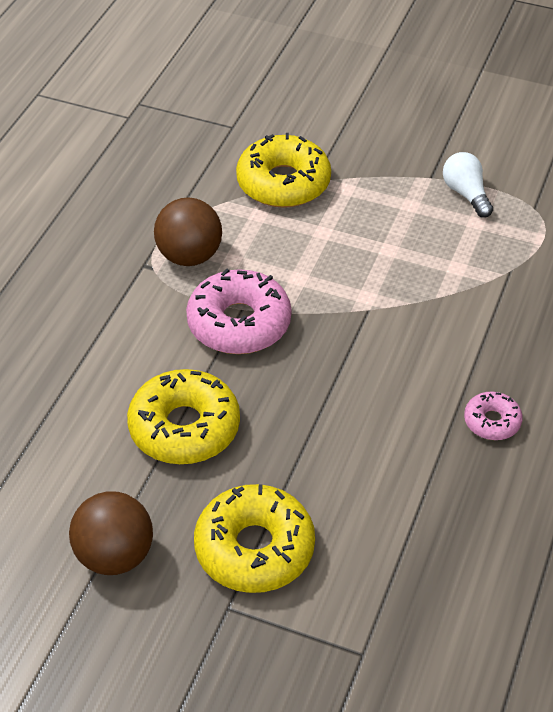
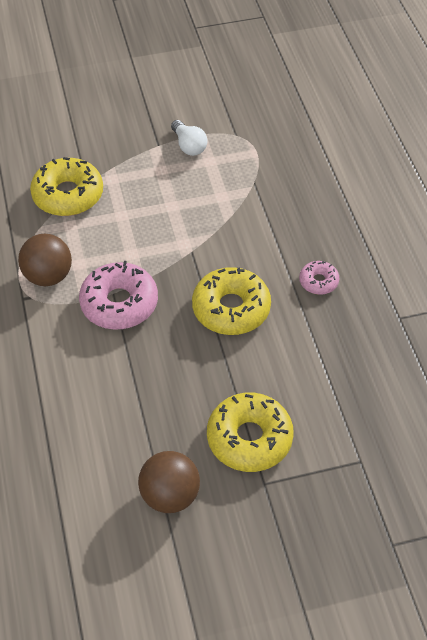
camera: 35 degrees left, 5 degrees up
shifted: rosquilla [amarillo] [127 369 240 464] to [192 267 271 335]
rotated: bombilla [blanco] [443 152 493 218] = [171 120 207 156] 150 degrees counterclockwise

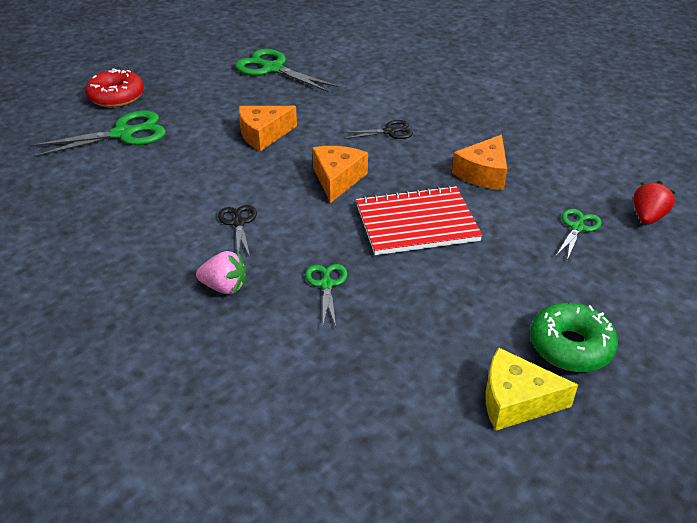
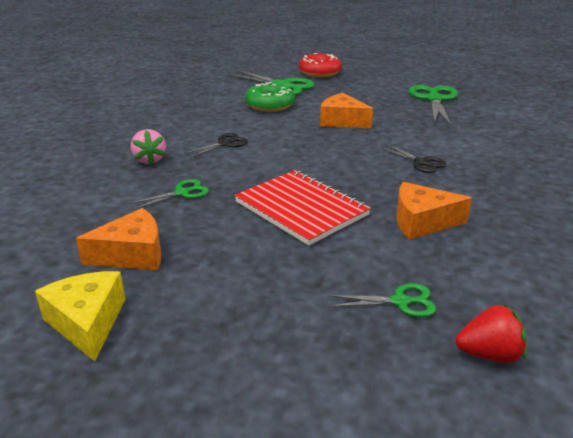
camera: 60 degrees right, 10 degrees down
shifted: queso [naranja] [312 146 368 203] to [76 208 161 270]; rosquilla [verde] [530 303 618 372] to [245 82 295 112]

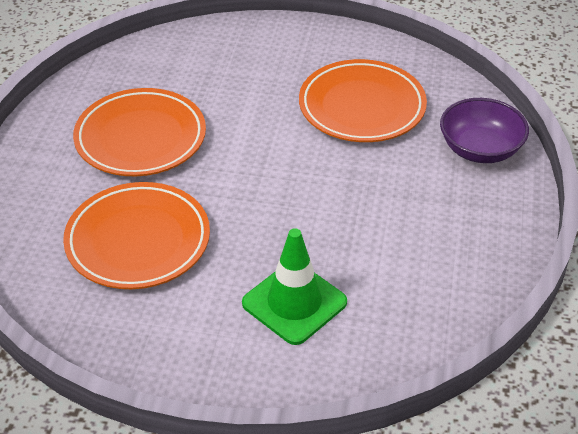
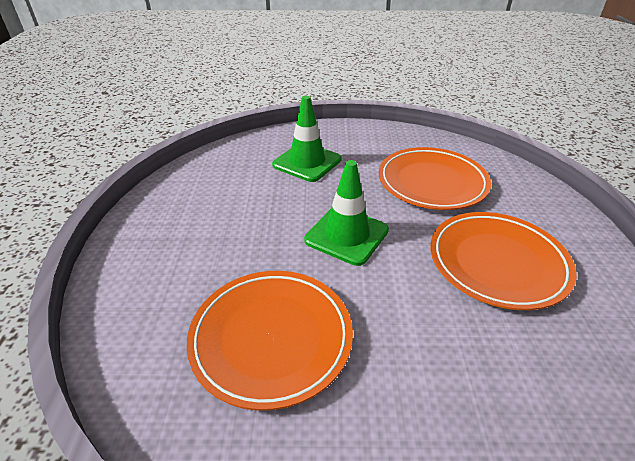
camera: 170 degrees right, 5 degrees down
gone: cuenco [morado] [440 98 529 163]
new: cono de tráfico [verde] [304 160 389 266]

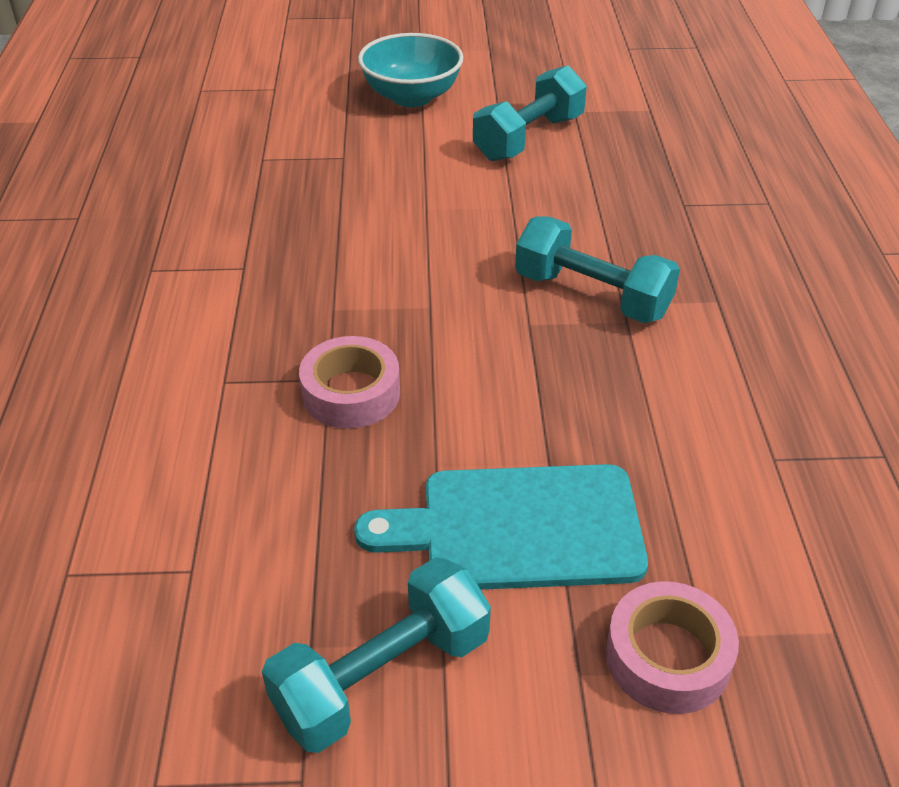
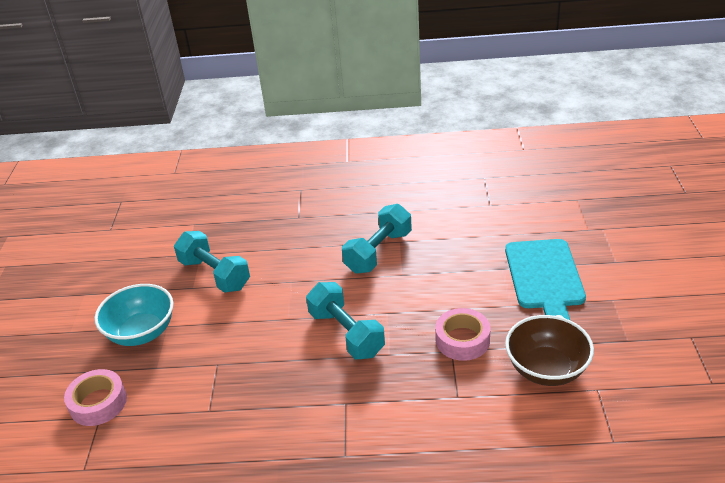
camera: 85 degrees left, 5 degrees down
new: cuenco [marrón] [505 315 594 386]
shifted: mancuerna [turquesa] [262 557 491 753] to [306 282 385 359]; cinta adhesiva [rosa] [606 581 739 714] to [64 369 127 426]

· · · · · · ·

Aim of the task: Pictures appear in the records above. Output everything except them, exactly.

Written answer:
camera: 35 degrees left, 5 degrees up
shifted: rosquilla [amarillo] [127 369 240 464] to [192 267 271 335]
rotated: bombilla [blanco] [443 152 493 218] = [171 120 207 156] 150 degrees counterclockwise

camera: 60 degrees right, 10 degrees down
shifted: queso [naranja] [312 146 368 203] to [76 208 161 270]; rosquilla [verde] [530 303 618 372] to [245 82 295 112]

camera: 170 degrees right, 5 degrees down
gone: cuenco [morado] [440 98 529 163]
new: cono de tráfico [verde] [304 160 389 266]

camera: 85 degrees left, 5 degrees down
new: cuenco [marrón] [505 315 594 386]
shifted: mancuerna [turquesa] [262 557 491 753] to [306 282 385 359]; cinta adhesiva [rosa] [606 581 739 714] to [64 369 127 426]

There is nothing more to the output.